Working data >>
_ _ _ _ _

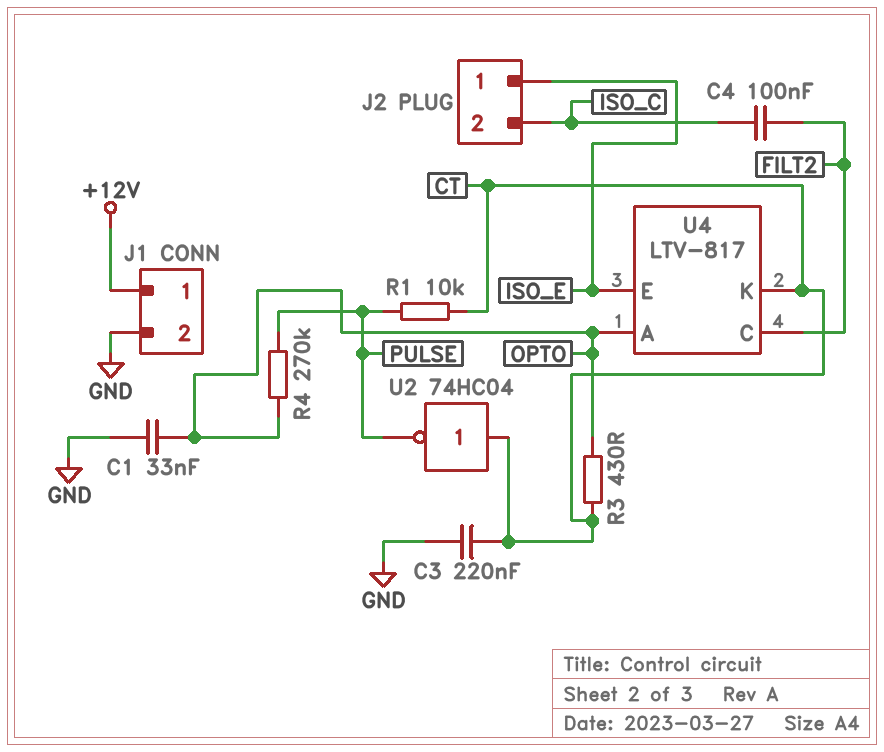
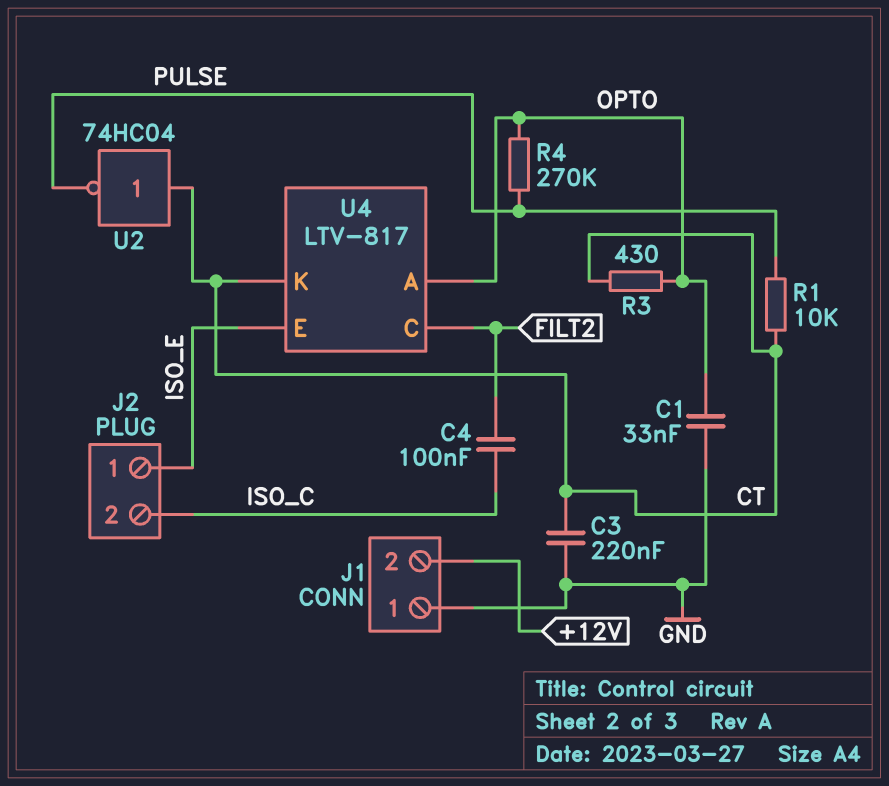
J1 pin 1: +12V -> GND
J1 pin 2: GND -> +12V

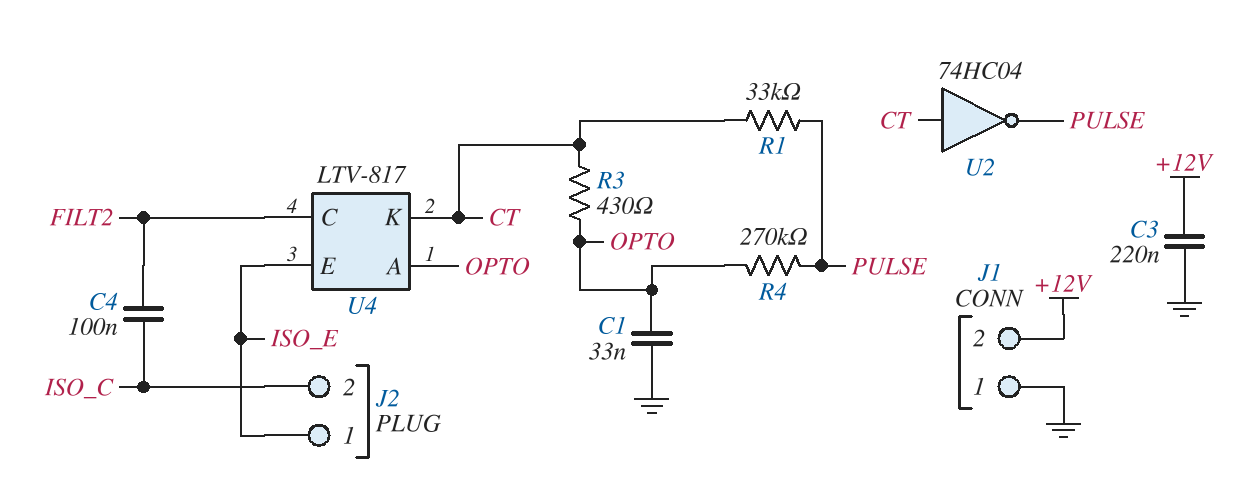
C3: 220nF (CT, GND) -> 220nF (+12V, GND)
R1: 10k (CT, PULSE) -> 33k (CT, PULSE)

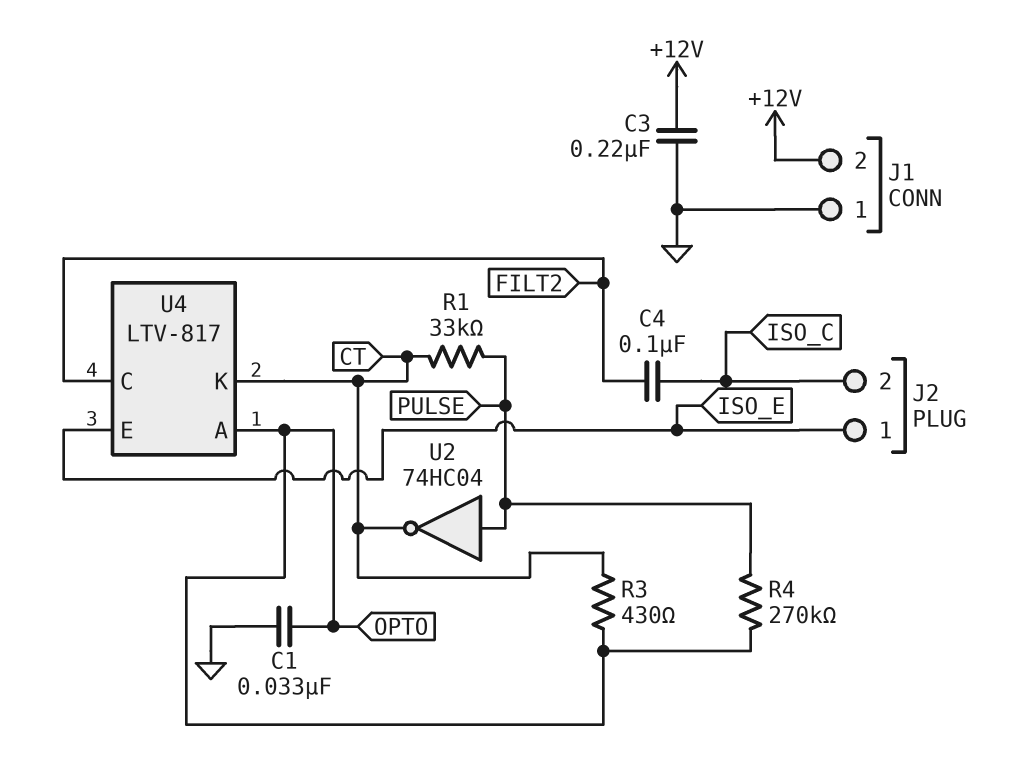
U2: NOT 74HC04 (in CT, out PULSE) -> NOT 74HC04 (in PULSE, out CT)

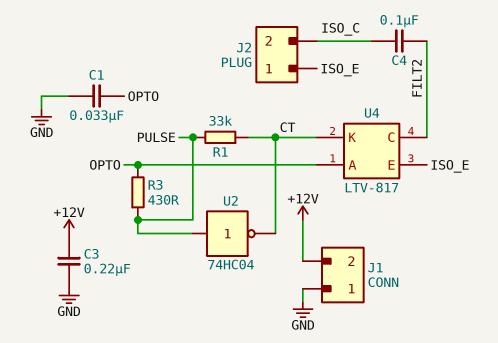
R3: 430 (CT, OPTO) -> 430 (OPTO, PULSE)
R4: 270k (OPTO, PULSE) -> none

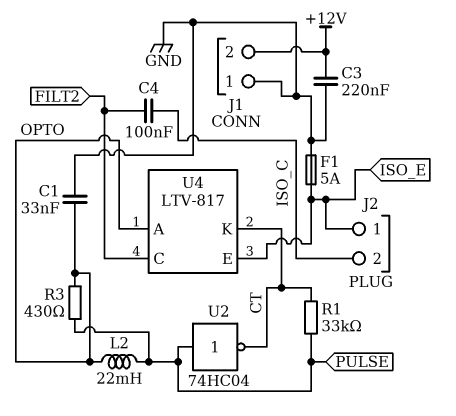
F1: none -> 5A (GND, ISO_E)
L2: none -> 22mH (OPTO, PULSE)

_ _ _ _ _

Your task >> The response should contain every record above exactly as written, and none of the pictures.

Solution for this exercise >>
J1 pin 1: +12V -> GND
J1 pin 2: GND -> +12V

C3: 220nF (CT, GND) -> 220nF (+12V, GND)
R1: 10k (CT, PULSE) -> 33k (CT, PULSE)

U2: NOT 74HC04 (in CT, out PULSE) -> NOT 74HC04 (in PULSE, out CT)

R3: 430 (CT, OPTO) -> 430 (OPTO, PULSE)
R4: 270k (OPTO, PULSE) -> none

F1: none -> 5A (GND, ISO_E)
L2: none -> 22mH (OPTO, PULSE)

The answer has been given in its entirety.